→ **What the task requires**: Copy out every line of the records that contains the string "treble", and match case exactly.

* Start Records to process *

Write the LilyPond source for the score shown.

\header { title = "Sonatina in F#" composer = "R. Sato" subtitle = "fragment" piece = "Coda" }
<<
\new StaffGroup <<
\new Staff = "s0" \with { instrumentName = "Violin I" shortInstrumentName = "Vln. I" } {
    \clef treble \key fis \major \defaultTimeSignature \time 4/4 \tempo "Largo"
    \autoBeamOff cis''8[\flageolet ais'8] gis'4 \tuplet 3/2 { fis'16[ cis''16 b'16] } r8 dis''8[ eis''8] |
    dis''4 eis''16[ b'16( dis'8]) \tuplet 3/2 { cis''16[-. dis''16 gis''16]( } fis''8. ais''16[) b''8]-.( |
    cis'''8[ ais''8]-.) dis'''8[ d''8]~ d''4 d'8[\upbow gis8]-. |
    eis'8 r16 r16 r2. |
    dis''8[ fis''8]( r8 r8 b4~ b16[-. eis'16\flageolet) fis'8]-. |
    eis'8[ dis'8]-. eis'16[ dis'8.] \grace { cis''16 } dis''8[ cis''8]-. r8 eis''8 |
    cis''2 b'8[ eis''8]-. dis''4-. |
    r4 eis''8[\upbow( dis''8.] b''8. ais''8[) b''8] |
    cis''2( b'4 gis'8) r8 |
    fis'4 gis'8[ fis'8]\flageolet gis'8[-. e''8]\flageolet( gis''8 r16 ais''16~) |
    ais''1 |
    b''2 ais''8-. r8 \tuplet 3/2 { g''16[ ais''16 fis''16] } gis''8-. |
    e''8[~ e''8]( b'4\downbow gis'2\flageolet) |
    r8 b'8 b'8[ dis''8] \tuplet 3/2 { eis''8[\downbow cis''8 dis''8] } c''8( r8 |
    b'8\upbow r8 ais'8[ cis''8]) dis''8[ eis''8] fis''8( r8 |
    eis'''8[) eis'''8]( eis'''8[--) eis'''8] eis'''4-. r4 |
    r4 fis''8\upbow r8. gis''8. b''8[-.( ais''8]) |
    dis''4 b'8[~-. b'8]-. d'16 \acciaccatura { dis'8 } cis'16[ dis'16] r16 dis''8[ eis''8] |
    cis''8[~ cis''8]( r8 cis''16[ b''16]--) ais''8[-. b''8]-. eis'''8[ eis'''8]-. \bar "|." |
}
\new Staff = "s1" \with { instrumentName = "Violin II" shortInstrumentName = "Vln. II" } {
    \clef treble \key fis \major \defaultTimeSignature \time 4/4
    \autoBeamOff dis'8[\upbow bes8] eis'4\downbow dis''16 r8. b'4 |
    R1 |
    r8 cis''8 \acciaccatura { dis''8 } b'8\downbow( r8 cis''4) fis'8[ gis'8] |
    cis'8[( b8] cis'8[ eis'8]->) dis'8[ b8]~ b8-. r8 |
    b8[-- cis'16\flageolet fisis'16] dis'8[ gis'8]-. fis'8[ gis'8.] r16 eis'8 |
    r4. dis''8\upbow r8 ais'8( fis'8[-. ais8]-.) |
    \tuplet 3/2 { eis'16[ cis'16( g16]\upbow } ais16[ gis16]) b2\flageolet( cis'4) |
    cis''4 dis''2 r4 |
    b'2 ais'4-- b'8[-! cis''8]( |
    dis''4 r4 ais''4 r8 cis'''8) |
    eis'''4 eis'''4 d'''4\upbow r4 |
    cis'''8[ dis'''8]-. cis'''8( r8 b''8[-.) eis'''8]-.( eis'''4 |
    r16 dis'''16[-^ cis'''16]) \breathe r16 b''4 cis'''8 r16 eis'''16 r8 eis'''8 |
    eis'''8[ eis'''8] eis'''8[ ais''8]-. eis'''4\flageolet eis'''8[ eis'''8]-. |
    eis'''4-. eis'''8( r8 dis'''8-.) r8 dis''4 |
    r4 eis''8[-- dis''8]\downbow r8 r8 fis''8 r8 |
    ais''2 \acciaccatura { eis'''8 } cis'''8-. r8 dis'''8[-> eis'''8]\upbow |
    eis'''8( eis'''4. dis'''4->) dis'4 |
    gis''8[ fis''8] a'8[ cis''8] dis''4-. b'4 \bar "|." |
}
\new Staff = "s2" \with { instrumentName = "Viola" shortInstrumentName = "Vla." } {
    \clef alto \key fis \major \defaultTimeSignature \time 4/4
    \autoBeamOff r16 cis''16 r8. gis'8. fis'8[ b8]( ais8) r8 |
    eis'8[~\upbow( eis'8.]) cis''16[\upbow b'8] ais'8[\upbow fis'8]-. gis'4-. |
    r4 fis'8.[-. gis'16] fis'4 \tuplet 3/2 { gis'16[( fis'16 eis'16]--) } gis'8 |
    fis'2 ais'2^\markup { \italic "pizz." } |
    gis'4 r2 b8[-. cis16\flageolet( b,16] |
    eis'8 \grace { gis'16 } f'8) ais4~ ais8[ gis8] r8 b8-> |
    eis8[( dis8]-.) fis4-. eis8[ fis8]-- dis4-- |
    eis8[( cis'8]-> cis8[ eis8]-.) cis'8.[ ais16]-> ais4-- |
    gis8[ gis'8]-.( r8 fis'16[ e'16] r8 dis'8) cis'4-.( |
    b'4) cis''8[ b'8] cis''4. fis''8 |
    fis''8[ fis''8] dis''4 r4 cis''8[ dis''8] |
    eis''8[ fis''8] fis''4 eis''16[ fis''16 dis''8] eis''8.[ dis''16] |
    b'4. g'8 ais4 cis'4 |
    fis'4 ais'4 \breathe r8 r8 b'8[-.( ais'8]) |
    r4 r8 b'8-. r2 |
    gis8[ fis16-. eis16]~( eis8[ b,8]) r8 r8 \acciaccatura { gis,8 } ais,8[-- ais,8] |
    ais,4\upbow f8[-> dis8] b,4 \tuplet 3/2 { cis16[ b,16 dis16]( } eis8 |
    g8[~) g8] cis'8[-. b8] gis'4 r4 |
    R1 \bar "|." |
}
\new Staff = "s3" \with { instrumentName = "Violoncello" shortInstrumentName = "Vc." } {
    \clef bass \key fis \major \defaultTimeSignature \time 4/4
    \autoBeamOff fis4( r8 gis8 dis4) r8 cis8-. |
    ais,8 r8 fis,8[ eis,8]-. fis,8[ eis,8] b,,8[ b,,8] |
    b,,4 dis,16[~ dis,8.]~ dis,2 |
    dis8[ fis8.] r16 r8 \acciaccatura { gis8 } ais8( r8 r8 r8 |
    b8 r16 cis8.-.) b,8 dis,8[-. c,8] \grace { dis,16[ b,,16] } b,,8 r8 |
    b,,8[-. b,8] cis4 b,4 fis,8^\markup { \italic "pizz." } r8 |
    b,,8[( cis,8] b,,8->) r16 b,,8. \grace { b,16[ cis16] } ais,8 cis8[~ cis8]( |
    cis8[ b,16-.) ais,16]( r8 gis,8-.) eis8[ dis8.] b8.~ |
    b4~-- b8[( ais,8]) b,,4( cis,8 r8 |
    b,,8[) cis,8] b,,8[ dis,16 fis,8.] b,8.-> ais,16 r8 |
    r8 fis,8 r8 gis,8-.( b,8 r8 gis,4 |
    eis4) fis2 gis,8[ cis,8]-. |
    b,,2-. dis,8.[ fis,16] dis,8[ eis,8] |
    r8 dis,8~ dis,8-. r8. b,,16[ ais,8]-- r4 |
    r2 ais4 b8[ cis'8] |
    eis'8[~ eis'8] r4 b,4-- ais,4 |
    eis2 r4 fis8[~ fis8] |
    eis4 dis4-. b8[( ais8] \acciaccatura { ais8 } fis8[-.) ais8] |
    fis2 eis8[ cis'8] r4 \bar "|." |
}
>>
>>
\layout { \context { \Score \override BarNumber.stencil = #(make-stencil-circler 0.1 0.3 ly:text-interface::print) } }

* End Records to process *

→ **Complete response**:
    \clef treble \key fis \major \defaultTimeSignature \time 4/4 \tempo "Largo"
    \clef treble \key fis \major \defaultTimeSignature \time 4/4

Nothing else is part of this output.